> [Task]:
Please render the rows below as a JSON list of strings, one string per line with blank lines left out, starting at the very beginning of the rows and ending at the line containing "r4 des'8-.( r8", both ends included. Leave the pictures out of the answer.

══ Material for this task ══

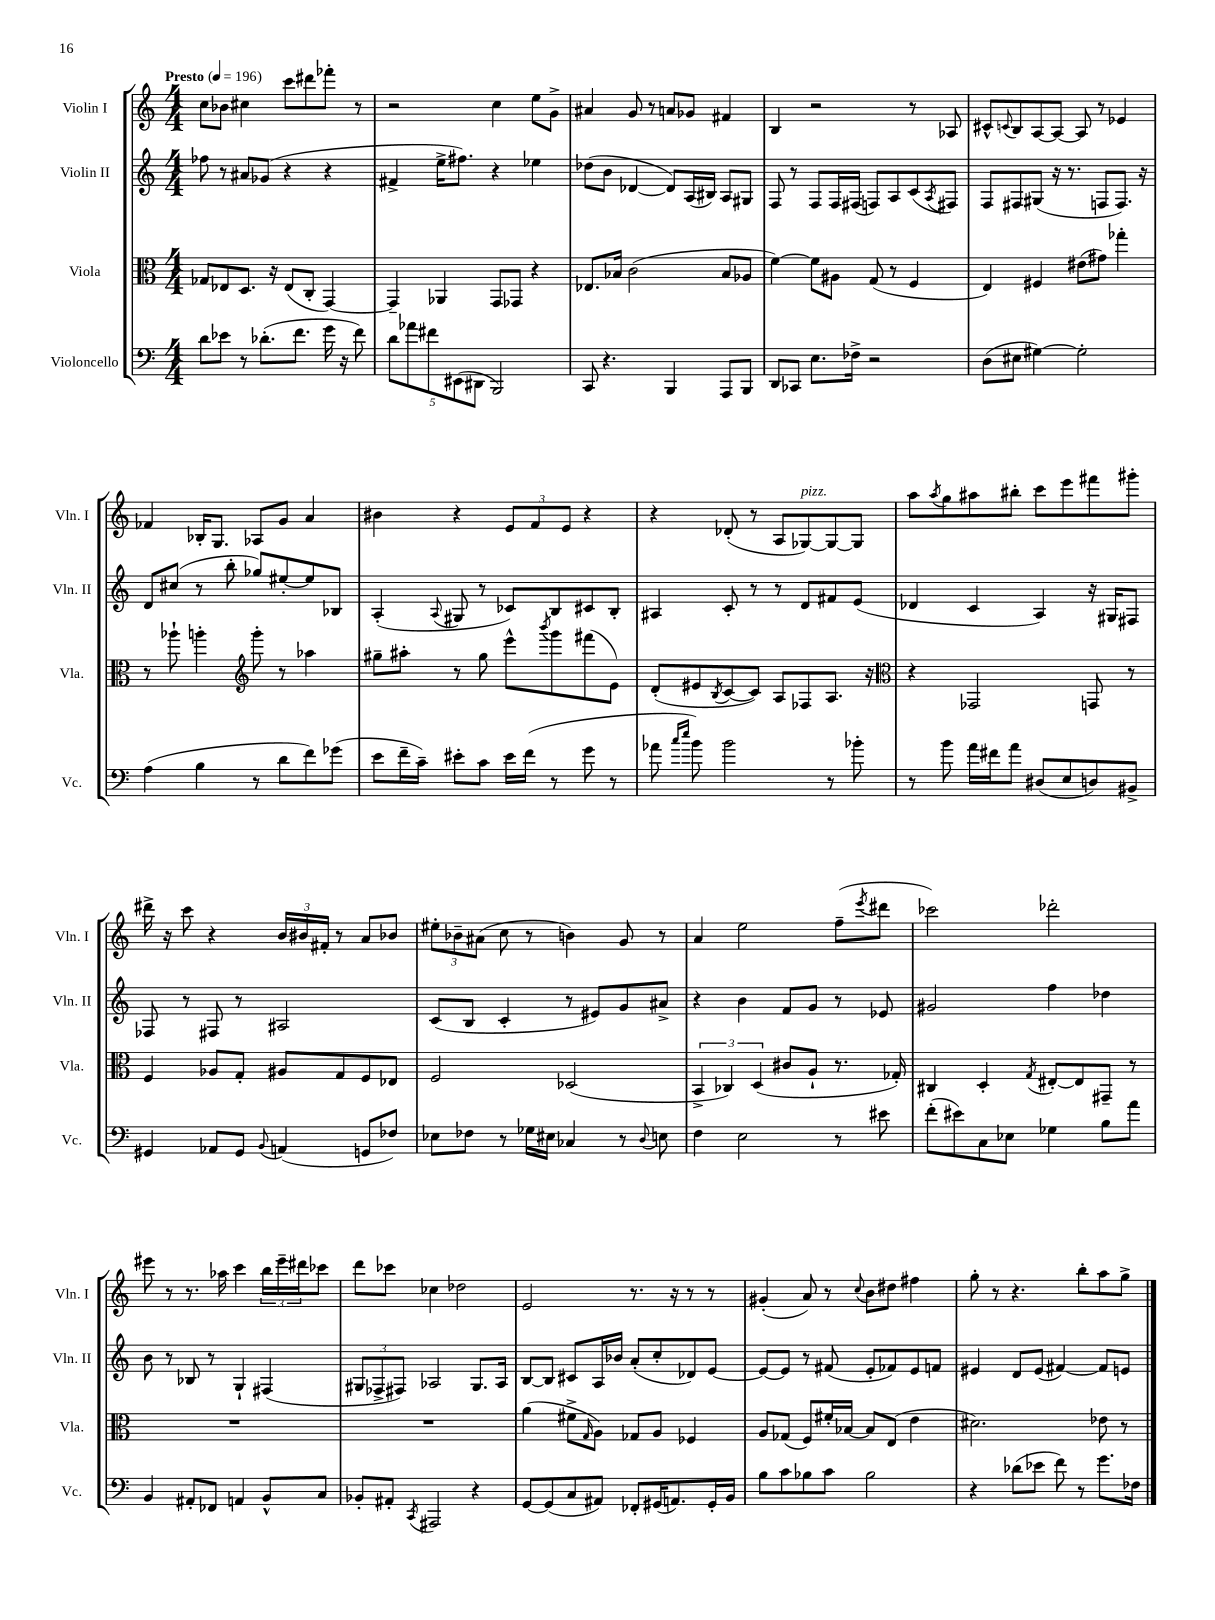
<<
\new StaffGroup <<
\new Staff = "s0" \with { instrumentName = "Violin I" shortInstrumentName = "Vln. I" } {
    \clef treble \key c \major \numericTimeSignature \time 4/4 \tempo "Presto" 4 = 196
    c''8 bes'8 cis''4 c'''8 dis'''8 fes'''8-. r8 |
    r2 c''4 e''8 g'8-> |
    ais'4 g'8 r8 a'8 ges'8 fis'4 |
    b4 r2 r8 aes8 |
    cis'8-^ \appoggiatura { c'8 } b8 a8~ a8~ a8 r8 ees'4 |
    fes'4 bes16-. g8. aes8 g'8 a'4 |
    bis'4 r4 \tuplet 3/2 { e'8 f'8 e'8 } r4 |
    r4 des'8-.( r8 a8 ges8~^\markup { \italic "pizz." }) ges8~ ges8 |
    a''8 \acciaccatura { a''8 } g''8 ais''8 bis''8-. c'''8 e'''8 fis'''8 gis'''8-. |
    dis'''16-> r16 c'''8 r4 \tuplet 3/2 { b'16 bis'16 fis'16-. } r8 a'8 bes'8 |
    \tuplet 3/2 { eis''8-. bes'8-- ais'8( } c''8 r8 b'4) g'8 r8 |
    a'4 e''2 f''8--( \acciaccatura { e'''8 } dis'''8 |
    ces'''2) des'''2-. |
    eis'''8 r8 r8. aes''16 c'''4 \tuplet 3/2 { b''16 eis'''16-- dis'''16 } ces'''8 |
    d'''8 ces'''8 ces''4 des''2 |
    e'2 r8. r16 r8 r8 |
    gis'4-.( a'8) r8 \appoggiatura { c''8 } b'8 dis''8 fis''4 |
    g''8-. r8 r4. b''8-. a''8 g''8-> \bar "|." |
}
\new Staff = "s1" \with { instrumentName = "Violin II" shortInstrumentName = "Vln. II" } {
    \clef treble \key c \major \numericTimeSignature \time 4/4
    fes''8 r8 ais'8 ges'8( r4 r4 |
    fis'4-> e''16-> fis''8.) r4 ees''4 |
    des''8( b'8 des'4~ des'8) a16( bis16) a8 gis8 |
    f8 r8 f8 f16 fis16( f8) a8 c'8( \acciaccatura { a8 } fis8) |
    f8 fis8 gis8( r16 r8. f8 f8.) r16 |
    d'8 cis''8( r8 b''8-. ges''8) eis''8~-. eis''8 bes8 |
    a4-.( \appoggiatura { a8 } gis8 r8 ces'8) b8 cis'8 b8-. |
    ais4 c'8-. r8 r8 d'8 fis'8 e'8( |
    des'4 c'4 a4) r16 gis16 fis8 |
    fes8 r8 fis8 r8 ais2 |
    c'8( b8 c'4-. r8 eis'8) g'8 ais'8-> |
    r4 b'4 f'8 g'8 r8 ees'8 |
    gis'2 f''4 des''4 |
    b'8 r8 bes8 r8 g4-! fis4( |
    \tuplet 3/2 { gis8 fes8-> fis8) } aes2 gis8. aes16 |
    b8~ b8 cis'8 a16 bes'16 a'8-.( c''8-. des'8) e'8~ |
    e'8~ e'8 r8 fis'8( e'8-. fes'8) e'8 f'8 |
    eis'4 d'8 eis'8( fis'4~) fis'8 e'8 \bar "|." |
}
\new Staff = "s2" \with { instrumentName = "Viola" shortInstrumentName = "Vla." } {
    \clef alto \key c \major \numericTimeSignature \time 4/4
    ges8 ees8 d8. r16 ees8( c8-. g,4~) |
    g,4-- aes,4 g,8 ges,8 r4 |
    ees8. bes16 c'2( bes8 aes8 |
    f'4~) f'8 ais8 g8( r8 f4 |
    e4) fis4 eis'8( gis'8) ges''4-. |
    r8 aes''8-! a''4-. \clef treble g'''8-. r8 aes''4 |
    gis''8-- ais''8-. r8 gis''8 e'''8-^ \acciaccatura { b'''8 } g'''8 fis'''8( e'8) |
    d'8-.( eis'8 \acciaccatura { b8 } c'8~ c'8) a8 fes8 a8. r16 |
    \clef alto r4 ges,2 g,8 r8 |
    f4 aes8 g8-. ais8 g8 f8 ees8 |
    f2 des2( |
    \tuplet 3/2 { b,4-> ces4) d4( } cis'8 a8-! r8. ges16-.) |
    cis4 d4-. \acciaccatura { g8 } eis8~-. eis8 gis,8-- r8 |
    R1 |
    R1 |
    a'4( fis'8-> \grace { g16 } a8) ges8 a8 fes4 |
    a8 ges8( f8) fis'16-. bes16~ bes8 e8( e'4 |
    dis'2.) ees'8 r8 \bar "|." |
}
\new Staff = "s3" \with { instrumentName = "Violoncello" shortInstrumentName = "Vc." } {
    \clef bass \key c \major \numericTimeSignature \time 4/4
    d'8 ees'8 r8 des'8.-.( f'8. g'16 r16 f'8) |
    \tuplet 5/4 { d'8 aes'8 fis'8 eis,8( dis,8 } b,,2) |
    c,8 r4. b,,4 a,,8 b,,8 |
    d,8 ces,8 e8. fes16-> r2 |
    d8( eis8 gis4~) gis2-. |
    a4( b4 r8 d'8 f'8) ges'8( |
    e'8 f'16-- c'16--) eis'8-. c'8 eis'16 f'16( r8 g'8 r8 |
    aes'8 \grace { c''16 e''16 } b'8) b'2 r8 bes'8-. |
    r8 b'8 a'16 fis'16 a'8 dis8( e8 d8) bis,8-> |
    gis,4 aes,8 gis,8 \appoggiatura { b,8 } a,4( g,8 fes8) |
    ees8 fes8 r8 ges16 eis16 ces4 r8 \appoggiatura { d8 } e8 |
    f4 e2 r8 eis'8 |
    f'8-.( eis'8) c8 ees8 ges4 b8 a'8 |
    b,4 ais,8-. fes,8 a,4 b,8-^ c8 |
    bes,8-. ais,8-. \acciaccatura { c,8 } ais,,2 r4 |
    g,8~ g,8( c8 ais,8) fes,8-. gis,16( a,8.) gis,16-. b,16 |
    b8 c'8 bes8 c'8 bes2 |
    r4 des'8( ees'8 f'8) r8 g'8. fes16 \bar "|." |
}
>>
>>
\layout { \context { \Score \remove "Bar_number_engraver" } }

═══

> [Task solution]:
[
  "<<",
  "\\new StaffGroup <<",
  "\\new Staff = \"s0\" \\with { instrumentName = \"Violin I\" shortInstrumentName = \"Vln. I\" } {",
  "    \\clef treble \\key c \\major \\numericTimeSignature \\time 4/4 \\tempo \"Presto\" 4 = 196",
  "    c''8 bes'8 cis''4 c'''8 dis'''8 fes'''8-. r8 |",
  "    r2 c''4 e''8 g'8-> |",
  "    ais'4 g'8 r8 a'8 ges'8 fis'4 |",
  "    b4 r2 r8 aes8 |",
  "    cis'8-^ \\appoggiatura { c'8 } b8 a8~ a8~ a8 r8 ees'4 |",
  "    fes'4 bes16-. g8. aes8 g'8 a'4 |",
  "    bis'4 r4 \\tuplet 3/2 { e'8 f'8 e'8 } r4 |",
  "    r4 des'8-.( r8 a8 ges8~^\\markup { \\italic \"pizz.\" }) ges8~ ges8 |"
]